● WORK ITEM:
Look through the entries below and extract exactly the lines from the one containing "orange cube: [156,311,204,368]" through the one containing "yellow cube: [87,155,134,209]", ends included.

● THE INPUT:
----
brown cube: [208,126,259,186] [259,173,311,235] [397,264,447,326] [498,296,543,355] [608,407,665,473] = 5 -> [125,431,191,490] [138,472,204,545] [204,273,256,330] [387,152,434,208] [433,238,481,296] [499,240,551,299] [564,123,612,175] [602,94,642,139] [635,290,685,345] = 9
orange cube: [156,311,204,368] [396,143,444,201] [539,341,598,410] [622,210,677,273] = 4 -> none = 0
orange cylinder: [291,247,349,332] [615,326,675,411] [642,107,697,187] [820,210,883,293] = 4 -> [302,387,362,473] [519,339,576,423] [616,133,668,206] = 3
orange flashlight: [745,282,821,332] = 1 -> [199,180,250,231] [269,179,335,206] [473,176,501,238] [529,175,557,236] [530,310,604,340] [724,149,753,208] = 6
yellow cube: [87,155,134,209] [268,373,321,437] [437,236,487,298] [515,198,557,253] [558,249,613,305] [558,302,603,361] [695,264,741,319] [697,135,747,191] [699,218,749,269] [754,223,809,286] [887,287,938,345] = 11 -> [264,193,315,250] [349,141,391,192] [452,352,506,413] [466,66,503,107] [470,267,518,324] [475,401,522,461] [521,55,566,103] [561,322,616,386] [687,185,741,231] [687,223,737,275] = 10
----
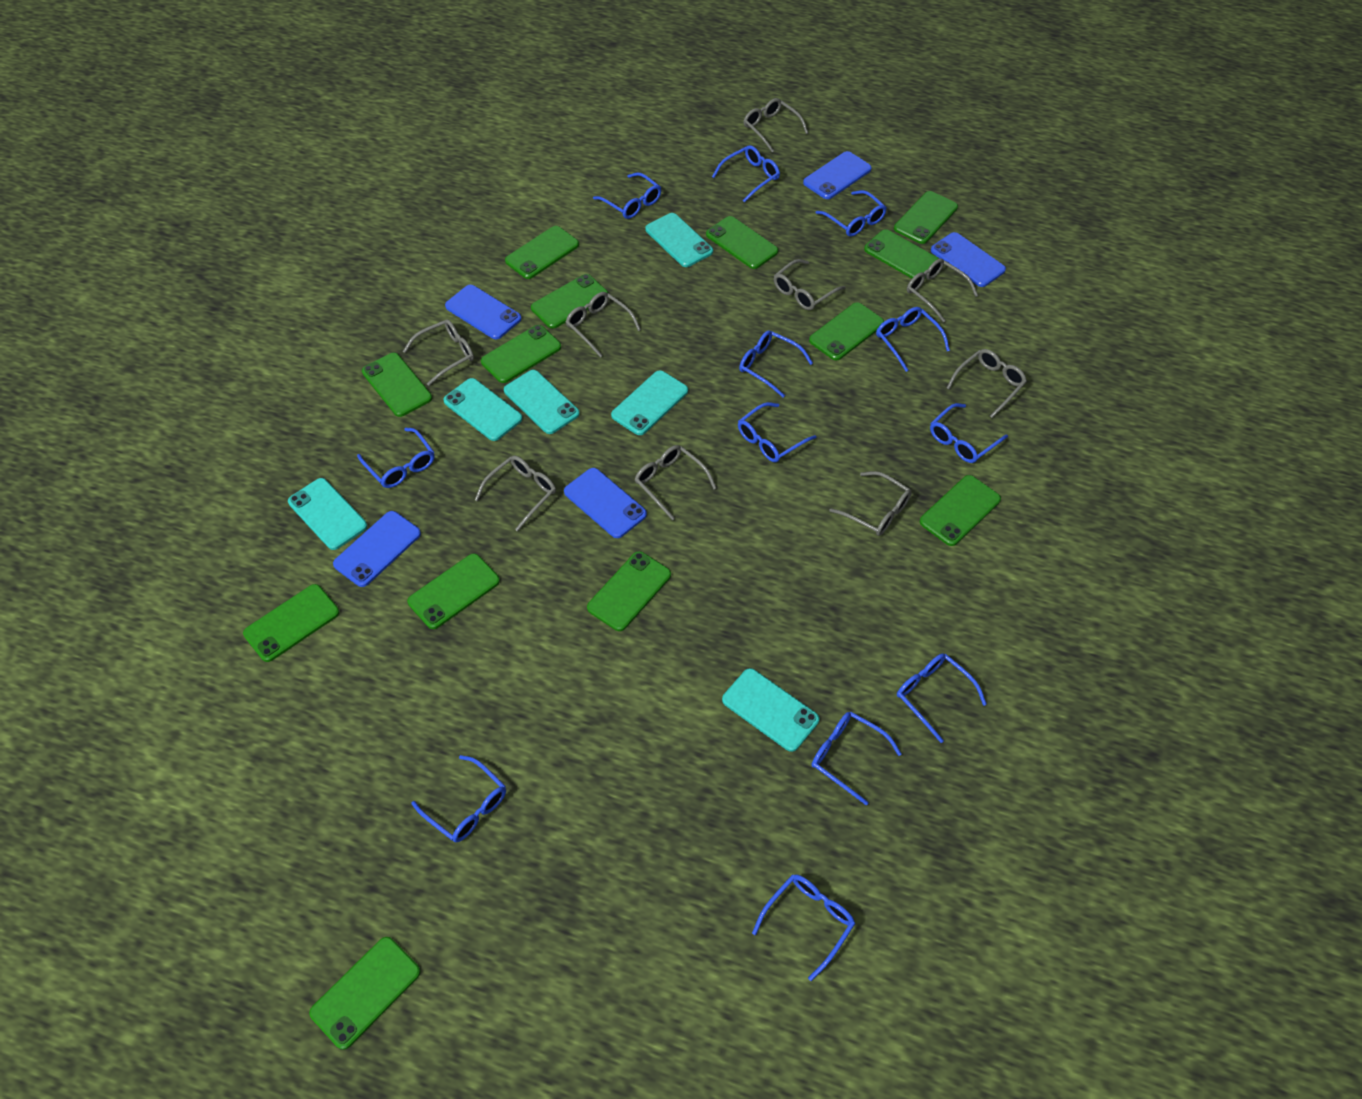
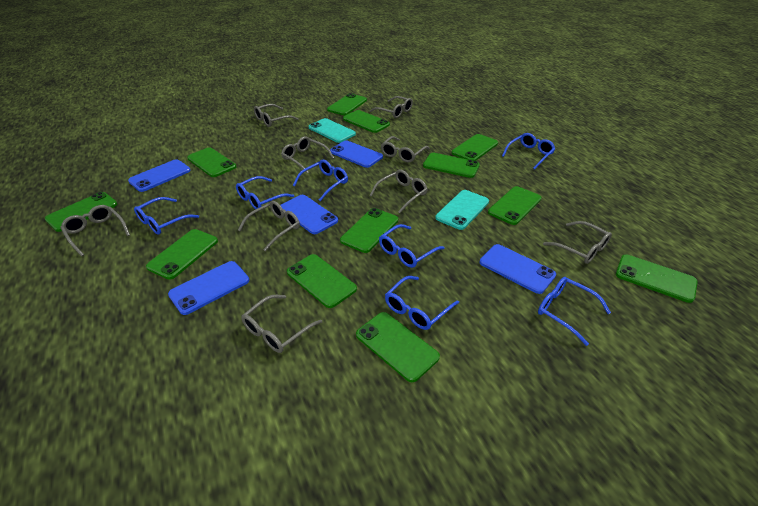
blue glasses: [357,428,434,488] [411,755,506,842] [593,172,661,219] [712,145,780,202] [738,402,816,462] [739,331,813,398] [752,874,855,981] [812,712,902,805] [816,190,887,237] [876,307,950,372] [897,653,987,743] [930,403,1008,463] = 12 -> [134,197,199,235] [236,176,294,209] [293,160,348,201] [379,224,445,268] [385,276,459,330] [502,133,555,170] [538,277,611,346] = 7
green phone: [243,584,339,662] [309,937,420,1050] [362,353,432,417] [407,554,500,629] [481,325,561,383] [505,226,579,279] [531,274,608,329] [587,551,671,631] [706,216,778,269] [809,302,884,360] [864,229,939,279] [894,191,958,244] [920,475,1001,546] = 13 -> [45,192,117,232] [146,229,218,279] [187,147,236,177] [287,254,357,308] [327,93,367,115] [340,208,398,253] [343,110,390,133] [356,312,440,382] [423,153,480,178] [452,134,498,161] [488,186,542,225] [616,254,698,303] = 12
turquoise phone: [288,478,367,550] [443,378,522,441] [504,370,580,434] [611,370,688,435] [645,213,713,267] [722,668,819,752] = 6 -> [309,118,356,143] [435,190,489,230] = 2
----
● ANSWER TO THIS PROBLEM:
orange cube: [156,311,204,368] [396,143,444,201] [539,341,598,410] [622,210,677,273] = 4 -> none = 0
orange cylinder: [291,247,349,332] [615,326,675,411] [642,107,697,187] [820,210,883,293] = 4 -> [302,387,362,473] [519,339,576,423] [616,133,668,206] = 3
orange flashlight: [745,282,821,332] = 1 -> [199,180,250,231] [269,179,335,206] [473,176,501,238] [529,175,557,236] [530,310,604,340] [724,149,753,208] = 6
yellow cube: [87,155,134,209] [268,373,321,437] [437,236,487,298] [515,198,557,253] [558,249,613,305] [558,302,603,361] [695,264,741,319] [697,135,747,191] [699,218,749,269] [754,223,809,286] [887,287,938,345] = 11 -> [264,193,315,250] [349,141,391,192] [452,352,506,413] [466,66,503,107] [470,267,518,324] [475,401,522,461] [521,55,566,103] [561,322,616,386] [687,185,741,231] [687,223,737,275] = 10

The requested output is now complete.